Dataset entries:
--- START ---
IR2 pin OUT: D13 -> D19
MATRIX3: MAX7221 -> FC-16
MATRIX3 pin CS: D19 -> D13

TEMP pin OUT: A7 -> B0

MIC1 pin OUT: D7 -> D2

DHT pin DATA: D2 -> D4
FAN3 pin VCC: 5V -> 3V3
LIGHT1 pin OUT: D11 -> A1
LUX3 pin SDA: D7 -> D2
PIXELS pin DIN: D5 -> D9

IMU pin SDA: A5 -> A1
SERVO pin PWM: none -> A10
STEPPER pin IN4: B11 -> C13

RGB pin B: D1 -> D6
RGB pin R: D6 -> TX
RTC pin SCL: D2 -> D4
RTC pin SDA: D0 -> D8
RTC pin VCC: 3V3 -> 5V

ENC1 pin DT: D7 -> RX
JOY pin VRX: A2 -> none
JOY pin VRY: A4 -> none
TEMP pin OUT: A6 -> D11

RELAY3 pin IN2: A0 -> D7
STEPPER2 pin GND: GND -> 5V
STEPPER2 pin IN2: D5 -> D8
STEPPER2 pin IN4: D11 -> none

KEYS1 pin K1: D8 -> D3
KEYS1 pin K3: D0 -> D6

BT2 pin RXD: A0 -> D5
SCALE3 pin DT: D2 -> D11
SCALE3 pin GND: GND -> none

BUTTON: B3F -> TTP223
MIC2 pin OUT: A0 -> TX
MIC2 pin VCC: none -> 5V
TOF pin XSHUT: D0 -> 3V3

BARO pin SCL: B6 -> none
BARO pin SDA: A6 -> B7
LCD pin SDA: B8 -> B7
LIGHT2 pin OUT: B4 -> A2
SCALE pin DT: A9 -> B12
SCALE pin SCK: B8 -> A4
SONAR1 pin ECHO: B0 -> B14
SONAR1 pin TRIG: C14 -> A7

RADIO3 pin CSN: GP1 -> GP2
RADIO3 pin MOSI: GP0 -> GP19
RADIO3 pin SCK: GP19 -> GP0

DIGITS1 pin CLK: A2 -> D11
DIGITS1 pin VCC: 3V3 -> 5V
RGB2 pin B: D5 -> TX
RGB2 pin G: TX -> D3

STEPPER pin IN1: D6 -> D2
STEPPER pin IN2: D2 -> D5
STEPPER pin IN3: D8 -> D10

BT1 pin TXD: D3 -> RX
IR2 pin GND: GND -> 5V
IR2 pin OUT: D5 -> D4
--- END ---
→ How to complete this task:
Reproduce the preceding records exactly and completely.

→ Solution below:
IR2 pin OUT: D13 -> D19
MATRIX3: MAX7221 -> FC-16
MATRIX3 pin CS: D19 -> D13

TEMP pin OUT: A7 -> B0

MIC1 pin OUT: D7 -> D2

DHT pin DATA: D2 -> D4
FAN3 pin VCC: 5V -> 3V3
LIGHT1 pin OUT: D11 -> A1
LUX3 pin SDA: D7 -> D2
PIXELS pin DIN: D5 -> D9

IMU pin SDA: A5 -> A1
SERVO pin PWM: none -> A10
STEPPER pin IN4: B11 -> C13

RGB pin B: D1 -> D6
RGB pin R: D6 -> TX
RTC pin SCL: D2 -> D4
RTC pin SDA: D0 -> D8
RTC pin VCC: 3V3 -> 5V

ENC1 pin DT: D7 -> RX
JOY pin VRX: A2 -> none
JOY pin VRY: A4 -> none
TEMP pin OUT: A6 -> D11

RELAY3 pin IN2: A0 -> D7
STEPPER2 pin GND: GND -> 5V
STEPPER2 pin IN2: D5 -> D8
STEPPER2 pin IN4: D11 -> none

KEYS1 pin K1: D8 -> D3
KEYS1 pin K3: D0 -> D6

BT2 pin RXD: A0 -> D5
SCALE3 pin DT: D2 -> D11
SCALE3 pin GND: GND -> none

BUTTON: B3F -> TTP223
MIC2 pin OUT: A0 -> TX
MIC2 pin VCC: none -> 5V
TOF pin XSHUT: D0 -> 3V3

BARO pin SCL: B6 -> none
BARO pin SDA: A6 -> B7
LCD pin SDA: B8 -> B7
LIGHT2 pin OUT: B4 -> A2
SCALE pin DT: A9 -> B12
SCALE pin SCK: B8 -> A4
SONAR1 pin ECHO: B0 -> B14
SONAR1 pin TRIG: C14 -> A7

RADIO3 pin CSN: GP1 -> GP2
RADIO3 pin MOSI: GP0 -> GP19
RADIO3 pin SCK: GP19 -> GP0

DIGITS1 pin CLK: A2 -> D11
DIGITS1 pin VCC: 3V3 -> 5V
RGB2 pin B: D5 -> TX
RGB2 pin G: TX -> D3

STEPPER pin IN1: D6 -> D2
STEPPER pin IN2: D2 -> D5
STEPPER pin IN3: D8 -> D10

BT1 pin TXD: D3 -> RX
IR2 pin GND: GND -> 5V
IR2 pin OUT: D5 -> D4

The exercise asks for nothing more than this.